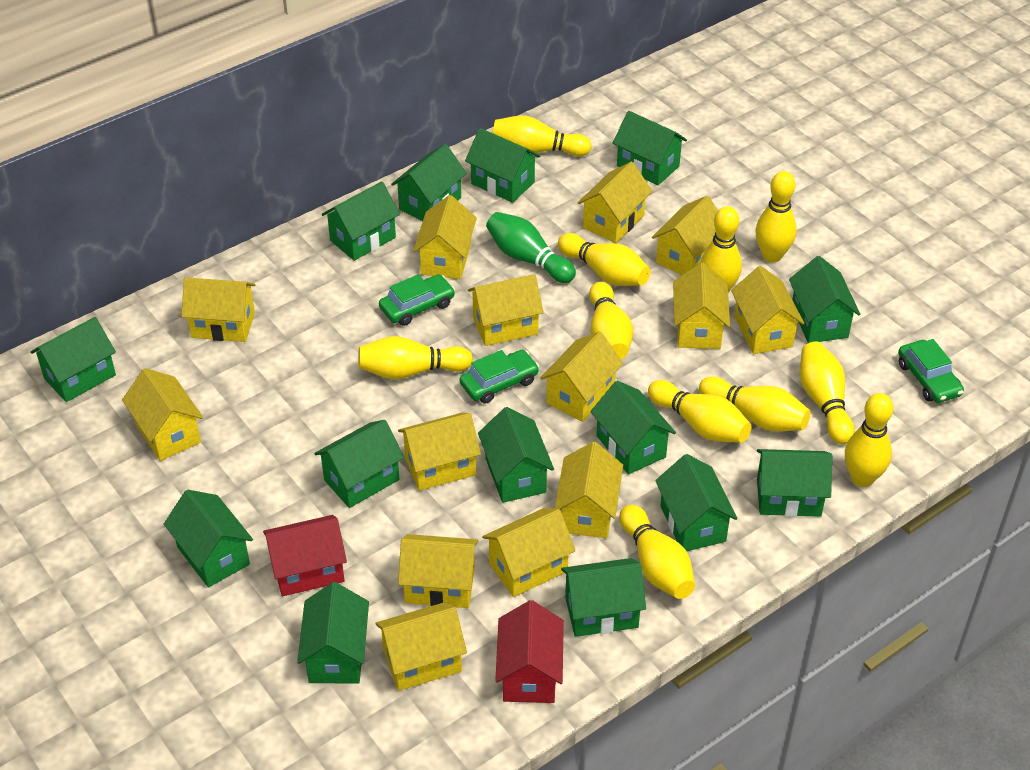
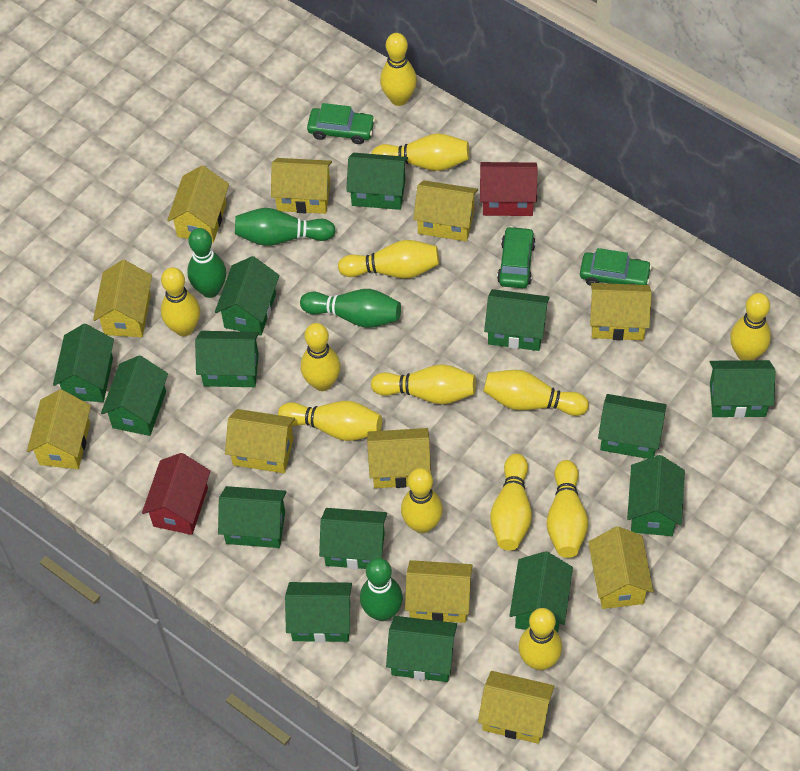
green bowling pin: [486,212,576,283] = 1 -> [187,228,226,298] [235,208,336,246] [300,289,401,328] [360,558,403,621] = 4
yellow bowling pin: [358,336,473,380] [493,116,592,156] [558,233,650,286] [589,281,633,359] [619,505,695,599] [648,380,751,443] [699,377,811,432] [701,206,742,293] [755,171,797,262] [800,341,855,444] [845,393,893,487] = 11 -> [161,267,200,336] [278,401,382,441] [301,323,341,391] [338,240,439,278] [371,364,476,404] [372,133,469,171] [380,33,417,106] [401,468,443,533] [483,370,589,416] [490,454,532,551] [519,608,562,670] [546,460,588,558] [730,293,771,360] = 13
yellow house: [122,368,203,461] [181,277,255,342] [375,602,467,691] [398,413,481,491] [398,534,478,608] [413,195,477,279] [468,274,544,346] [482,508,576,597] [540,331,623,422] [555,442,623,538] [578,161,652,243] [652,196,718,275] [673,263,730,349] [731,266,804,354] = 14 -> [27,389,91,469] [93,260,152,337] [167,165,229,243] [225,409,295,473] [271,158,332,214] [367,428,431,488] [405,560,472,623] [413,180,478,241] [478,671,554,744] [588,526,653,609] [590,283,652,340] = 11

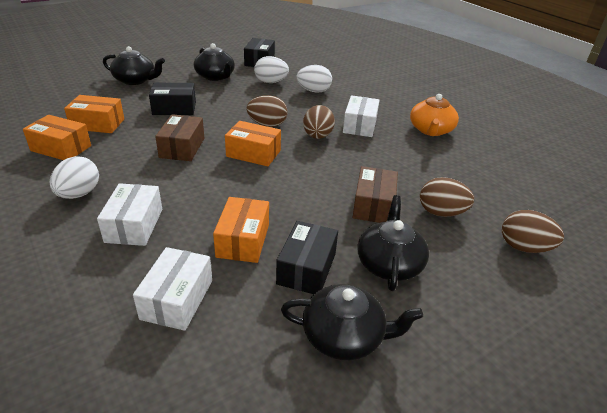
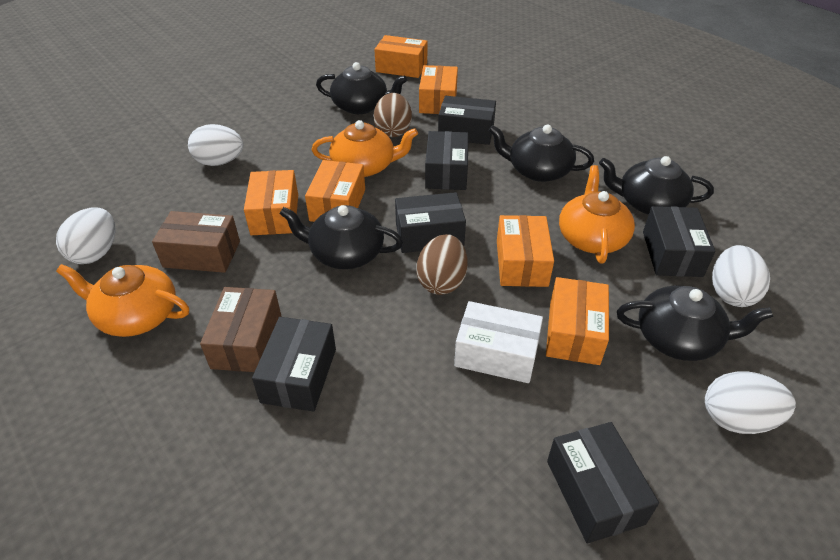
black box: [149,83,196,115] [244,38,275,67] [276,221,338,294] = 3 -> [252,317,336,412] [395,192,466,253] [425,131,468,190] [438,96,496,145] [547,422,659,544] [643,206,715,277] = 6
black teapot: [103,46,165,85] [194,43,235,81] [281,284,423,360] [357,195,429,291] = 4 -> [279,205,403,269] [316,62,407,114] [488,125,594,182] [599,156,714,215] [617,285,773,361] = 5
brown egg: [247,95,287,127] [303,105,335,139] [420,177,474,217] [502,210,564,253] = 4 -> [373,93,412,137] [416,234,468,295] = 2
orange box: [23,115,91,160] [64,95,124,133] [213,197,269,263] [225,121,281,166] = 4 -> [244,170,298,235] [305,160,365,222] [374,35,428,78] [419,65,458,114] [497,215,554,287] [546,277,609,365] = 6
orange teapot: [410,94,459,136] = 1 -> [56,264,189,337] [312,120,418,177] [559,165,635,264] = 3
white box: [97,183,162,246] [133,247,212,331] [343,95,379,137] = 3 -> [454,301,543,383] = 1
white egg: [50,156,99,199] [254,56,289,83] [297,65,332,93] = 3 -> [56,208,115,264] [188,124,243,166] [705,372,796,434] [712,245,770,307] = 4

* [WHAT YOU SHOULD DO]
Both the line containing "yellow bowling pin: [358,336,473,380]" and the line containing "brown egg: [247,95,287,127]" above belong in the output, as do the lines between them. Print them exactly, without pictures.

* [WRITTEN ANSWER]
yellow bowling pin: [358,336,473,380] [493,116,592,156] [558,233,650,286] [589,281,633,359] [619,505,695,599] [648,380,751,443] [699,377,811,432] [701,206,742,293] [755,171,797,262] [800,341,855,444] [845,393,893,487] = 11 -> [161,267,200,336] [278,401,382,441] [301,323,341,391] [338,240,439,278] [371,364,476,404] [372,133,469,171] [380,33,417,106] [401,468,443,533] [483,370,589,416] [490,454,532,551] [519,608,562,670] [546,460,588,558] [730,293,771,360] = 13
yellow house: [122,368,203,461] [181,277,255,342] [375,602,467,691] [398,413,481,491] [398,534,478,608] [413,195,477,279] [468,274,544,346] [482,508,576,597] [540,331,623,422] [555,442,623,538] [578,161,652,243] [652,196,718,275] [673,263,730,349] [731,266,804,354] = 14 -> [27,389,91,469] [93,260,152,337] [167,165,229,243] [225,409,295,473] [271,158,332,214] [367,428,431,488] [405,560,472,623] [413,180,478,241] [478,671,554,744] [588,526,653,609] [590,283,652,340] = 11

black box: [149,83,196,115] [244,38,275,67] [276,221,338,294] = 3 -> [252,317,336,412] [395,192,466,253] [425,131,468,190] [438,96,496,145] [547,422,659,544] [643,206,715,277] = 6
black teapot: [103,46,165,85] [194,43,235,81] [281,284,423,360] [357,195,429,291] = 4 -> [279,205,403,269] [316,62,407,114] [488,125,594,182] [599,156,714,215] [617,285,773,361] = 5
brown egg: [247,95,287,127] [303,105,335,139] [420,177,474,217] [502,210,564,253] = 4 -> [373,93,412,137] [416,234,468,295] = 2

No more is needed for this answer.